* _Work to be completed_
Give the rows below as a numbered list with no blank lines, leaving out the pictures.

──────── The input ────────

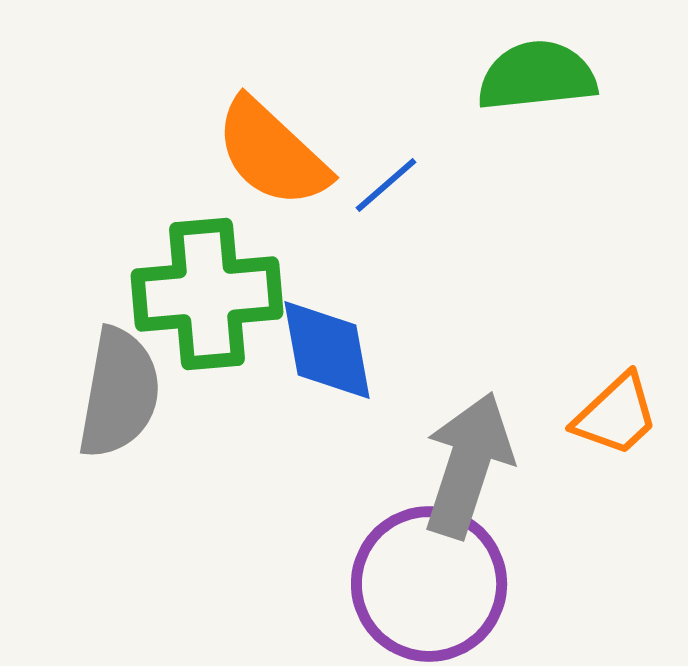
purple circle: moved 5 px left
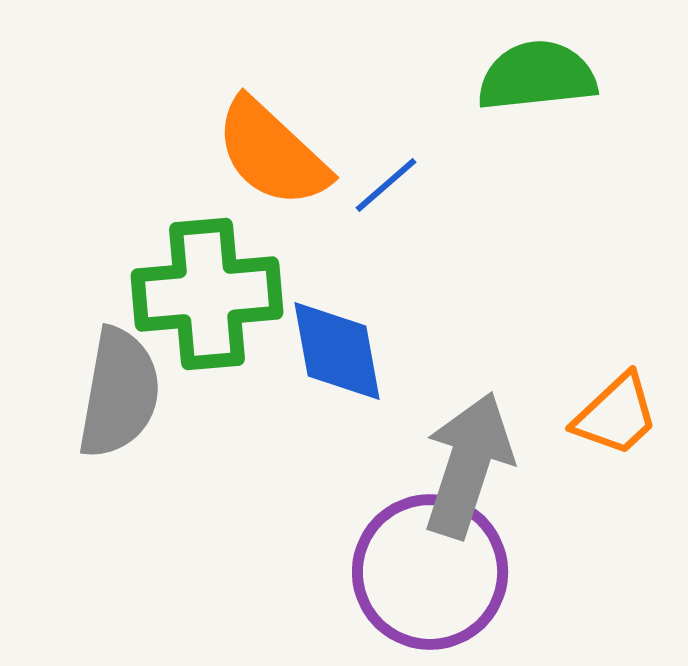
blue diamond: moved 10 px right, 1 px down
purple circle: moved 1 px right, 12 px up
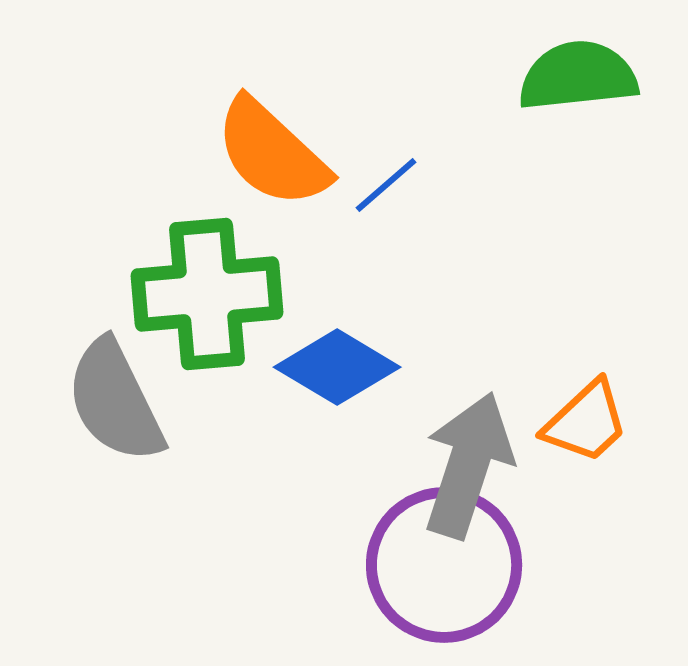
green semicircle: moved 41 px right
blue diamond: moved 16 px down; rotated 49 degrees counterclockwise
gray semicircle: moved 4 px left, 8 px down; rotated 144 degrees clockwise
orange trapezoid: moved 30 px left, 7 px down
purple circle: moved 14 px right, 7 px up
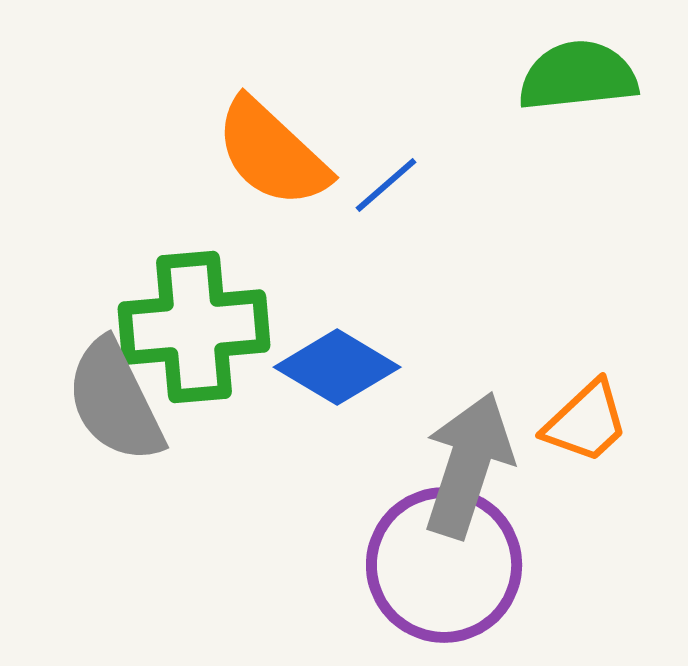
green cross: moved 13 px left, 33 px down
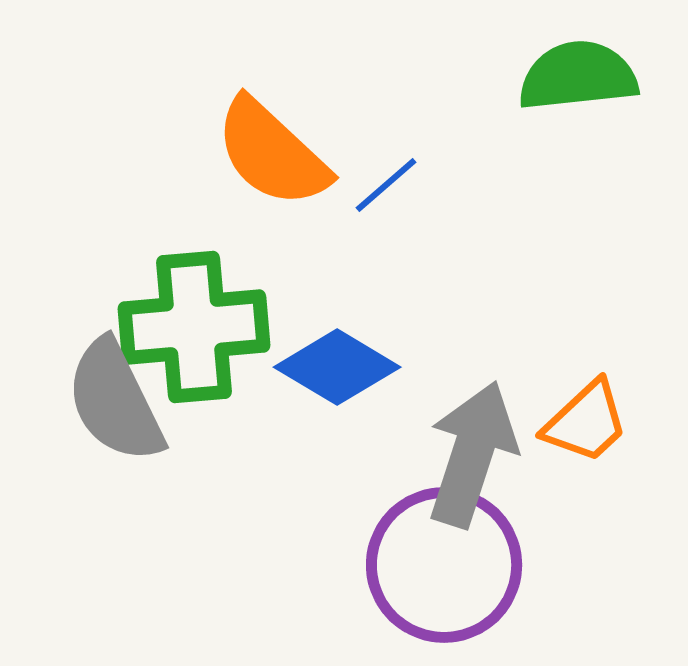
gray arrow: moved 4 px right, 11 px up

────────

* _Written answer_
1. purple circle: moved 5 px left
2. blue diamond: moved 10 px right, 1 px down
3. purple circle: moved 1 px right, 12 px up
4. green semicircle: moved 41 px right
5. blue diamond: moved 16 px down; rotated 49 degrees counterclockwise
6. gray semicircle: moved 4 px left, 8 px down; rotated 144 degrees clockwise
7. orange trapezoid: moved 30 px left, 7 px down
8. purple circle: moved 14 px right, 7 px up
9. green cross: moved 13 px left, 33 px down
10. gray arrow: moved 4 px right, 11 px up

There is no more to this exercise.